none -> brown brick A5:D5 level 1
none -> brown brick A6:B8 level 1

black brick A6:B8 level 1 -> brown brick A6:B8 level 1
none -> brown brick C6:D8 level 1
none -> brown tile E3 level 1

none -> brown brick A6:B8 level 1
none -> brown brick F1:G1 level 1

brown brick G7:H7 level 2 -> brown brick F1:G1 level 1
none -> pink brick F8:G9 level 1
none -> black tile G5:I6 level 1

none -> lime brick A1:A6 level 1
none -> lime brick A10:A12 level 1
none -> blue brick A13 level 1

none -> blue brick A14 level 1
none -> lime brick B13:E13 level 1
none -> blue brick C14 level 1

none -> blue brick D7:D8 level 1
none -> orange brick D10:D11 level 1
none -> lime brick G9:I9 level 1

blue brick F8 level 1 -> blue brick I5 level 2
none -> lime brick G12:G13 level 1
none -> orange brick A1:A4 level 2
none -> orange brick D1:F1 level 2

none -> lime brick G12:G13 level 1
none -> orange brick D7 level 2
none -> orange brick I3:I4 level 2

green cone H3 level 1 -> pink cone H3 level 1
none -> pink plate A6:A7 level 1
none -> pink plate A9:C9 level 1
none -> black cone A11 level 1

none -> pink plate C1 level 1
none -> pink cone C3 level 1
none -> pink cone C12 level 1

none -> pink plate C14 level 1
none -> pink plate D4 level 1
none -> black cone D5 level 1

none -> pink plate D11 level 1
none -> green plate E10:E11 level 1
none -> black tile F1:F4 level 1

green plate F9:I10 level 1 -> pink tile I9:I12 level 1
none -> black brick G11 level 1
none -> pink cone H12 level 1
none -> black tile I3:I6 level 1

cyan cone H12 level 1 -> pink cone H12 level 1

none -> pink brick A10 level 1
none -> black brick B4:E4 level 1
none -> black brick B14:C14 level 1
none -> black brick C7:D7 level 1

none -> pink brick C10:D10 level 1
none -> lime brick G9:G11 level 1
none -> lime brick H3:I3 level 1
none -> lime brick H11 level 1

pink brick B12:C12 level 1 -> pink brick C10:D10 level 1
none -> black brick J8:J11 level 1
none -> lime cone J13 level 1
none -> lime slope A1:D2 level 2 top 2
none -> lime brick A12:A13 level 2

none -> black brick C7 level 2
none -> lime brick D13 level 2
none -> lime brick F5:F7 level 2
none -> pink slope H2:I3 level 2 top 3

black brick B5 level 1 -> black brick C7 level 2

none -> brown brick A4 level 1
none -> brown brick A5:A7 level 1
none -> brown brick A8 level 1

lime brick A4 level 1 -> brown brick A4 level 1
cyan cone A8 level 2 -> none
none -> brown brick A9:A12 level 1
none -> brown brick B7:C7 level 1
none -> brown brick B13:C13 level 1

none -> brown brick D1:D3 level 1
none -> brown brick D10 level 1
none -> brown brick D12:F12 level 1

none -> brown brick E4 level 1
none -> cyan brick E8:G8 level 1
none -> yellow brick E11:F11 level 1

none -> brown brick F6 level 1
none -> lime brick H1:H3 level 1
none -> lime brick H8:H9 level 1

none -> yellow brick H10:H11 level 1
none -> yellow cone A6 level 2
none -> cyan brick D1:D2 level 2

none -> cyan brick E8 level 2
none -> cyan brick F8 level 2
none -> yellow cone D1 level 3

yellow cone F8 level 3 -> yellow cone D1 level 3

# Work instruction:
Every line above should be duplicated exactly as it stands.

# The completed task:
none -> brown brick A5:D5 level 1
none -> brown brick A6:B8 level 1

black brick A6:B8 level 1 -> brown brick A6:B8 level 1
none -> brown brick C6:D8 level 1
none -> brown tile E3 level 1

none -> brown brick A6:B8 level 1
none -> brown brick F1:G1 level 1

brown brick G7:H7 level 2 -> brown brick F1:G1 level 1
none -> pink brick F8:G9 level 1
none -> black tile G5:I6 level 1

none -> lime brick A1:A6 level 1
none -> lime brick A10:A12 level 1
none -> blue brick A13 level 1

none -> blue brick A14 level 1
none -> lime brick B13:E13 level 1
none -> blue brick C14 level 1

none -> blue brick D7:D8 level 1
none -> orange brick D10:D11 level 1
none -> lime brick G9:I9 level 1

blue brick F8 level 1 -> blue brick I5 level 2
none -> lime brick G12:G13 level 1
none -> orange brick A1:A4 level 2
none -> orange brick D1:F1 level 2

none -> lime brick G12:G13 level 1
none -> orange brick D7 level 2
none -> orange brick I3:I4 level 2

green cone H3 level 1 -> pink cone H3 level 1
none -> pink plate A6:A7 level 1
none -> pink plate A9:C9 level 1
none -> black cone A11 level 1

none -> pink plate C1 level 1
none -> pink cone C3 level 1
none -> pink cone C12 level 1

none -> pink plate C14 level 1
none -> pink plate D4 level 1
none -> black cone D5 level 1

none -> pink plate D11 level 1
none -> green plate E10:E11 level 1
none -> black tile F1:F4 level 1

green plate F9:I10 level 1 -> pink tile I9:I12 level 1
none -> black brick G11 level 1
none -> pink cone H12 level 1
none -> black tile I3:I6 level 1

cyan cone H12 level 1 -> pink cone H12 level 1

none -> pink brick A10 level 1
none -> black brick B4:E4 level 1
none -> black brick B14:C14 level 1
none -> black brick C7:D7 level 1

none -> pink brick C10:D10 level 1
none -> lime brick G9:G11 level 1
none -> lime brick H3:I3 level 1
none -> lime brick H11 level 1

pink brick B12:C12 level 1 -> pink brick C10:D10 level 1
none -> black brick J8:J11 level 1
none -> lime cone J13 level 1
none -> lime slope A1:D2 level 2 top 2
none -> lime brick A12:A13 level 2

none -> black brick C7 level 2
none -> lime brick D13 level 2
none -> lime brick F5:F7 level 2
none -> pink slope H2:I3 level 2 top 3

black brick B5 level 1 -> black brick C7 level 2

none -> brown brick A4 level 1
none -> brown brick A5:A7 level 1
none -> brown brick A8 level 1

lime brick A4 level 1 -> brown brick A4 level 1
cyan cone A8 level 2 -> none
none -> brown brick A9:A12 level 1
none -> brown brick B7:C7 level 1
none -> brown brick B13:C13 level 1

none -> brown brick D1:D3 level 1
none -> brown brick D10 level 1
none -> brown brick D12:F12 level 1

none -> brown brick E4 level 1
none -> cyan brick E8:G8 level 1
none -> yellow brick E11:F11 level 1

none -> brown brick F6 level 1
none -> lime brick H1:H3 level 1
none -> lime brick H8:H9 level 1

none -> yellow brick H10:H11 level 1
none -> yellow cone A6 level 2
none -> cyan brick D1:D2 level 2

none -> cyan brick E8 level 2
none -> cyan brick F8 level 2
none -> yellow cone D1 level 3

yellow cone F8 level 3 -> yellow cone D1 level 3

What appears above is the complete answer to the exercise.